Stored items
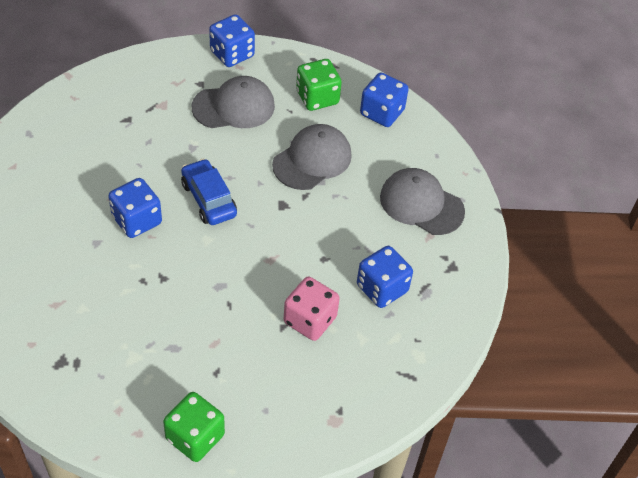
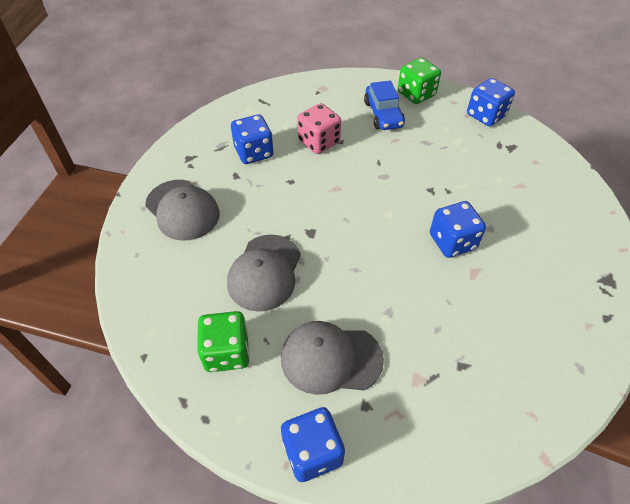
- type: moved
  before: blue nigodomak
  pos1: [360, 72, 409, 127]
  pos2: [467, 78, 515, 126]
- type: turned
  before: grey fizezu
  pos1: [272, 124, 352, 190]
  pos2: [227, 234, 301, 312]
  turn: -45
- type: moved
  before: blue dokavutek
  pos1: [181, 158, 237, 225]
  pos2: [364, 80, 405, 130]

What the task asks
Please retype every record exactly, leaving the pictures out.

Reply
- type: moved
  before: blue nigodomak
  pos1: [360, 72, 409, 127]
  pos2: [467, 78, 515, 126]
- type: turned
  before: grey fizezu
  pos1: [272, 124, 352, 190]
  pos2: [227, 234, 301, 312]
  turn: -45
- type: moved
  before: blue dokavutek
  pos1: [181, 158, 237, 225]
  pos2: [364, 80, 405, 130]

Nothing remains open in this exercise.